[EXERCISE DIRECTIONS] Leave out all pictures while repeating the records exactly and completely.

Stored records
==================================================

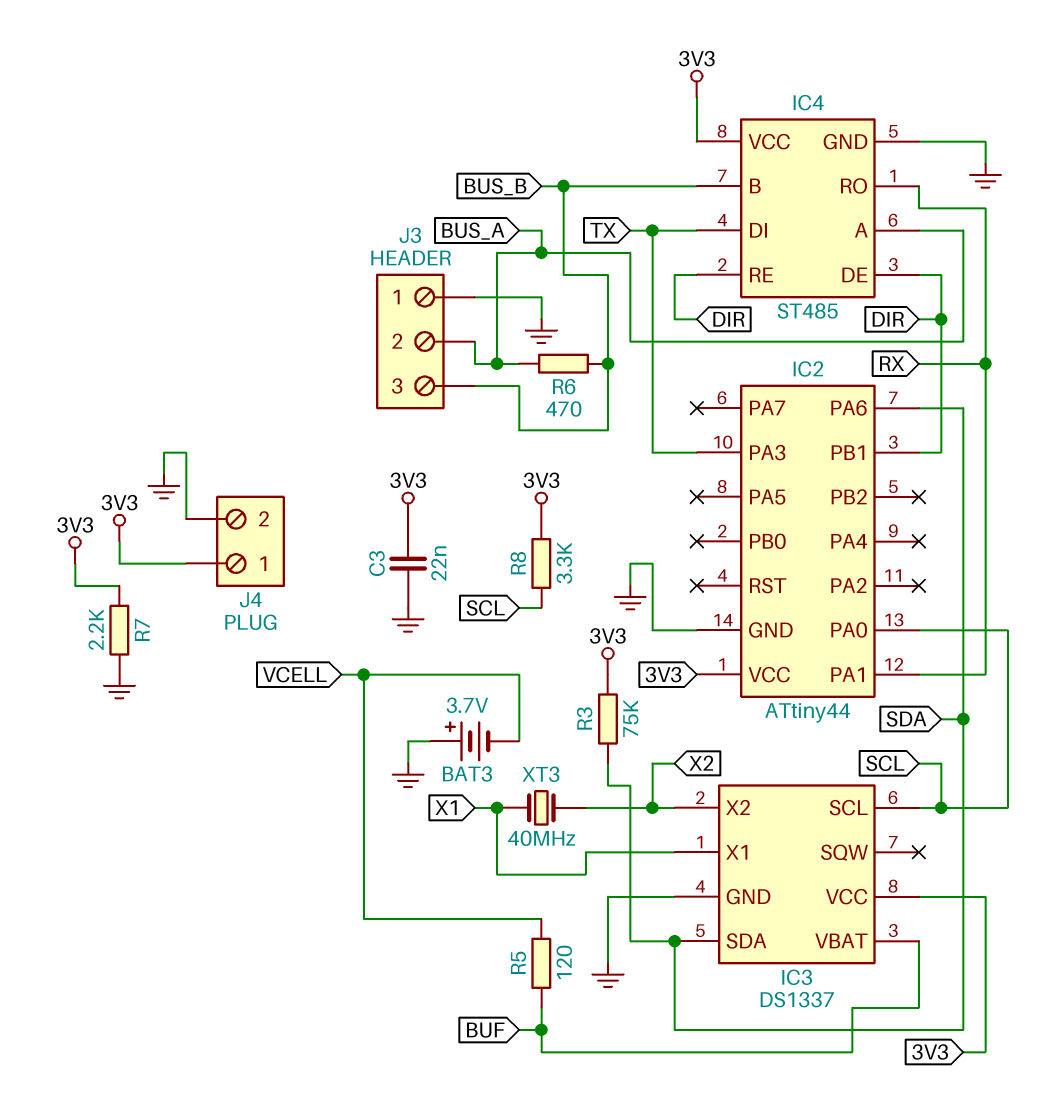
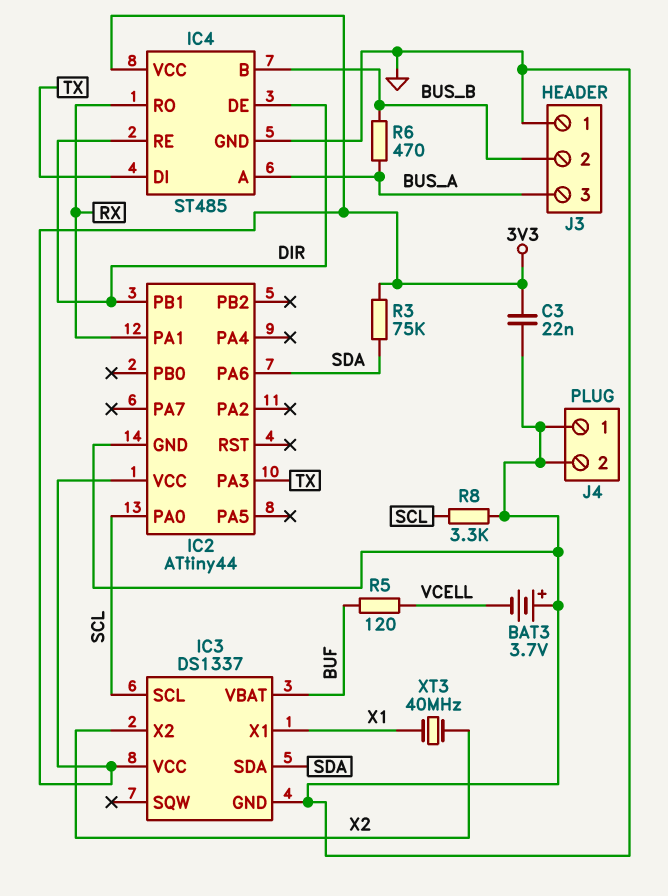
J3 pin 2: BUS_A -> BUS_B
J3 pin 3: BUS_B -> BUS_A
J4 pin 1: 3V3 -> GND
R7: 2.2k (3V3, GND) -> none
R8: 3.3k (3V3, SCL) -> 3.3k (GND, SCL)

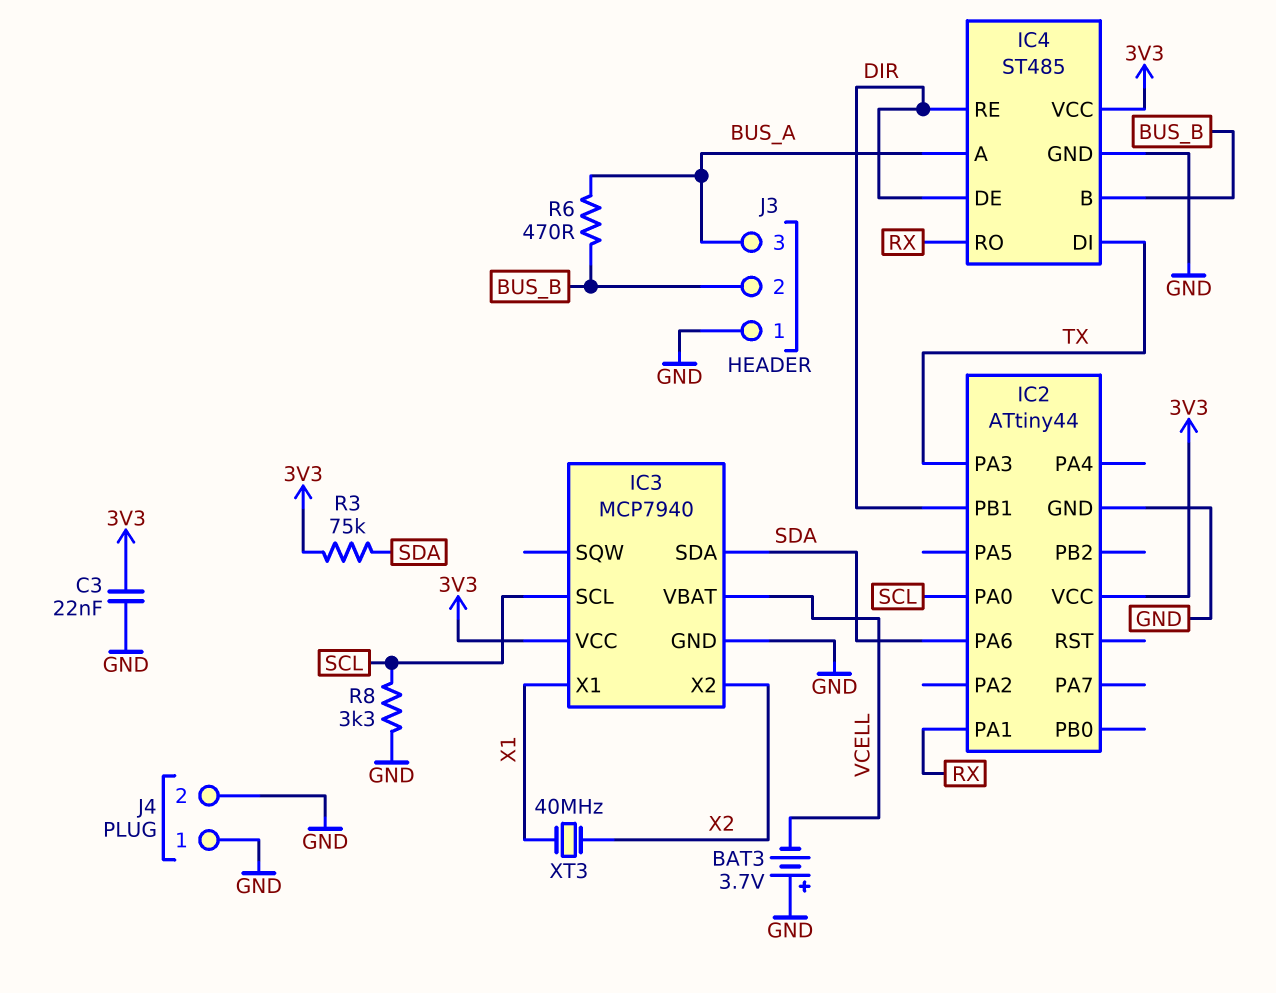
IC3: DS1337 -> MCP7940
IC3 pin VBAT: BUF -> VCELL
R5: 120 (BUF, VCELL) -> none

==================================================

[RESPONSE AREA]
J3 pin 2: BUS_A -> BUS_B
J3 pin 3: BUS_B -> BUS_A
J4 pin 1: 3V3 -> GND
R7: 2.2k (3V3, GND) -> none
R8: 3.3k (3V3, SCL) -> 3.3k (GND, SCL)

IC3: DS1337 -> MCP7940
IC3 pin VBAT: BUF -> VCELL
R5: 120 (BUF, VCELL) -> none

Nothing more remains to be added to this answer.